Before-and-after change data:
◆ ◆ ◆ ◆ ◆ ◆ ◆

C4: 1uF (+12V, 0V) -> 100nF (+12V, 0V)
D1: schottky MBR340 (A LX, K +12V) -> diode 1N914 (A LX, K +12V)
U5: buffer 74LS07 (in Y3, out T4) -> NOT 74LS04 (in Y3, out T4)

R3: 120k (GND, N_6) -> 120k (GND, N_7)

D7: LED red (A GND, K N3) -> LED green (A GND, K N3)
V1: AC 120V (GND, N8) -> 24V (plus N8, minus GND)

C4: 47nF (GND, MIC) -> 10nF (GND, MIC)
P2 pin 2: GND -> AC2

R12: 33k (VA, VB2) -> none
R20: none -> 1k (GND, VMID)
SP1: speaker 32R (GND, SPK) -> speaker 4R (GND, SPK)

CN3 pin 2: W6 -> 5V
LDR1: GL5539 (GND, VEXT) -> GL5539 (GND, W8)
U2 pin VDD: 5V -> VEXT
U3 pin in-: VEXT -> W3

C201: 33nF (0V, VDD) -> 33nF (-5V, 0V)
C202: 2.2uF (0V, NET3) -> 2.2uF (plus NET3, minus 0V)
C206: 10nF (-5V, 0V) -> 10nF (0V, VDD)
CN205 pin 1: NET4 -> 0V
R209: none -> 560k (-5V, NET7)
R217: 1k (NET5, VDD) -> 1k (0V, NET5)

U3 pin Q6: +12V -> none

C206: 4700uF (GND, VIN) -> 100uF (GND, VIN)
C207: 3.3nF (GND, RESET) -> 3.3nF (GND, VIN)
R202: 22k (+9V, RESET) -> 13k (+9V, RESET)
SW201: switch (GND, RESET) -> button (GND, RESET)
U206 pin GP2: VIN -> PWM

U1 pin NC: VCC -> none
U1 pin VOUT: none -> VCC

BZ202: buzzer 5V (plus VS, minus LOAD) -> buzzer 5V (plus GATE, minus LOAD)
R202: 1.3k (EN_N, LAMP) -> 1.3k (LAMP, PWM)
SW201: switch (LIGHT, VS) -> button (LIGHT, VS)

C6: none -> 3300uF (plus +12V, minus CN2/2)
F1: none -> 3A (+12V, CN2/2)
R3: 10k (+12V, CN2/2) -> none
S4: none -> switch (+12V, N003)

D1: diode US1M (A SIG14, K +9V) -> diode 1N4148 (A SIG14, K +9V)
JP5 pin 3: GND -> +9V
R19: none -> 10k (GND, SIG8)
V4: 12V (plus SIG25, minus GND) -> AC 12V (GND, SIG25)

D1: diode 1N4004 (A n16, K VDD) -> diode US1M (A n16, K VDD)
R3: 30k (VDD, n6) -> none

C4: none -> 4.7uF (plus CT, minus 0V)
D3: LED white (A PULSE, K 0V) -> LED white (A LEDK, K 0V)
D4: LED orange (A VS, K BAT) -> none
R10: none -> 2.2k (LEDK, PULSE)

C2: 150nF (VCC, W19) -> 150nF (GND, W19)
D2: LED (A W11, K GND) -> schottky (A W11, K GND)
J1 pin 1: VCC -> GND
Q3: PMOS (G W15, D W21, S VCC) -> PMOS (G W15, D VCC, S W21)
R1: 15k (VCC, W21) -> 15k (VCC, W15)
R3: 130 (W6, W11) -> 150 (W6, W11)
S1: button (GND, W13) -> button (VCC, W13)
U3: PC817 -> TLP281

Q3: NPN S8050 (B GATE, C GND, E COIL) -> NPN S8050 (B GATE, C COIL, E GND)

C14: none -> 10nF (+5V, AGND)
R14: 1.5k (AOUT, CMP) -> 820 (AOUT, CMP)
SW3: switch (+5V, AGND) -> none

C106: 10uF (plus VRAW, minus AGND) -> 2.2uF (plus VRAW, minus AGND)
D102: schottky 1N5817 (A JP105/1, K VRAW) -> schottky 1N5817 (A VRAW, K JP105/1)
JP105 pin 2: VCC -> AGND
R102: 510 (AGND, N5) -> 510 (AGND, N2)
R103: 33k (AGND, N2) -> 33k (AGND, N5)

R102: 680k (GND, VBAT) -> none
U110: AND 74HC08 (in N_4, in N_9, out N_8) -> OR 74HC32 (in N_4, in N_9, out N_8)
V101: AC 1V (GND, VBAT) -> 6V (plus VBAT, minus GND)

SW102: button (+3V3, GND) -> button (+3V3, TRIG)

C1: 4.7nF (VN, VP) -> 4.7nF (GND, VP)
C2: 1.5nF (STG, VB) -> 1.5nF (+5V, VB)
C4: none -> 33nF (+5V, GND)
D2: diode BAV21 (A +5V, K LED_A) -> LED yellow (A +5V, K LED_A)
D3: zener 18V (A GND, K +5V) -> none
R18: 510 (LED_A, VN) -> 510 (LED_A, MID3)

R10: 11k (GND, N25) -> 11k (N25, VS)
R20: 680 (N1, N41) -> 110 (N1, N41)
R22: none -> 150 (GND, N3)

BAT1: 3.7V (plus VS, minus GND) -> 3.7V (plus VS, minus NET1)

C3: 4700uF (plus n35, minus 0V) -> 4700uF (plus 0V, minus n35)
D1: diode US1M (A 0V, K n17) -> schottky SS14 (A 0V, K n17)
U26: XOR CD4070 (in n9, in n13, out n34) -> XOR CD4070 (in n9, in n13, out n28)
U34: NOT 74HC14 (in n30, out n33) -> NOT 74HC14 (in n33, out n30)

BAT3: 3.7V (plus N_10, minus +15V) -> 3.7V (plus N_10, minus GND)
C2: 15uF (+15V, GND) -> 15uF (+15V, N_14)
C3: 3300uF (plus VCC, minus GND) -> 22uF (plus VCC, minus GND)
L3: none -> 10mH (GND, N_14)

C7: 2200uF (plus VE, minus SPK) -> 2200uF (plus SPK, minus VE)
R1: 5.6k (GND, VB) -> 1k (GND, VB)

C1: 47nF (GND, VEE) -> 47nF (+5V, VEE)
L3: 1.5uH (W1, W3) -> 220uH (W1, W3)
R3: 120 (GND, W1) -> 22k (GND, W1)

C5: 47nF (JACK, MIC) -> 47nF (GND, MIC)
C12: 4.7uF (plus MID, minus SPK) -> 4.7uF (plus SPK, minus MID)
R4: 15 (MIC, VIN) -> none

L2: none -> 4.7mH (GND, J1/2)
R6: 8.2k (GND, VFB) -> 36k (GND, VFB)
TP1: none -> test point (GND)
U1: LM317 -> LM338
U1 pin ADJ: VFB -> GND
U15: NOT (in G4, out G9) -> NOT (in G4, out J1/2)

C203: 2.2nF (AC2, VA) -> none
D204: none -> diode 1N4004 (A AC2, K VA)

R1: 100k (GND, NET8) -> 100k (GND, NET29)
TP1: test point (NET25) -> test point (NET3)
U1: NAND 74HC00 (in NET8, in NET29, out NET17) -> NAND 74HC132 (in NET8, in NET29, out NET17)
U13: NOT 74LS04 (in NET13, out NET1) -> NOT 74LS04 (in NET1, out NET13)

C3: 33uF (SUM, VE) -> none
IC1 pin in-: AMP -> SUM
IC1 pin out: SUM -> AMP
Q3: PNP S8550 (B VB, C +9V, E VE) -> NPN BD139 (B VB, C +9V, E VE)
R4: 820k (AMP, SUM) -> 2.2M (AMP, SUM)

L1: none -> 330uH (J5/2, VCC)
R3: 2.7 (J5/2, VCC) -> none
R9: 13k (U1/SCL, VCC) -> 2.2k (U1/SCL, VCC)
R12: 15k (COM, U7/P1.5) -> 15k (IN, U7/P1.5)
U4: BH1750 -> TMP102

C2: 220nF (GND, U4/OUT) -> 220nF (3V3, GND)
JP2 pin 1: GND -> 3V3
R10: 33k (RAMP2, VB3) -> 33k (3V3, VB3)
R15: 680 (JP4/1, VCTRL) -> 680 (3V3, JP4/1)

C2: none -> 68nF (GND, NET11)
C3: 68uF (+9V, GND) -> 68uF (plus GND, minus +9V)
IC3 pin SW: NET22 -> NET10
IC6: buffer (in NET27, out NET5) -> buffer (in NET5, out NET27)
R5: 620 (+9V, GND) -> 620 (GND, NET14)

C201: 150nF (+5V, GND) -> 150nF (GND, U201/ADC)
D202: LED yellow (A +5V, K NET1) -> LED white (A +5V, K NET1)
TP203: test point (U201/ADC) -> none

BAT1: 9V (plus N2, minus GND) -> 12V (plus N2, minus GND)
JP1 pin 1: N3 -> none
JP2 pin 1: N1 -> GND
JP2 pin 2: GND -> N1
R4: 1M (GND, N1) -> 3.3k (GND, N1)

◆ ◆ ◆ ◆ ◆ ◆ ◆

§ Assigned task
Among the lines above, repeat exactly those from the line with "D102: schottky 1N5817" to the line with "U110: AND 74HC08", counting both ends.

§ Solution
D102: schottky 1N5817 (A JP105/1, K VRAW) -> schottky 1N5817 (A VRAW, K JP105/1)
JP105 pin 2: VCC -> AGND
R102: 510 (AGND, N5) -> 510 (AGND, N2)
R103: 33k (AGND, N2) -> 33k (AGND, N5)

R102: 680k (GND, VBAT) -> none
U110: AND 74HC08 (in N_4, in N_9, out N_8) -> OR 74HC32 (in N_4, in N_9, out N_8)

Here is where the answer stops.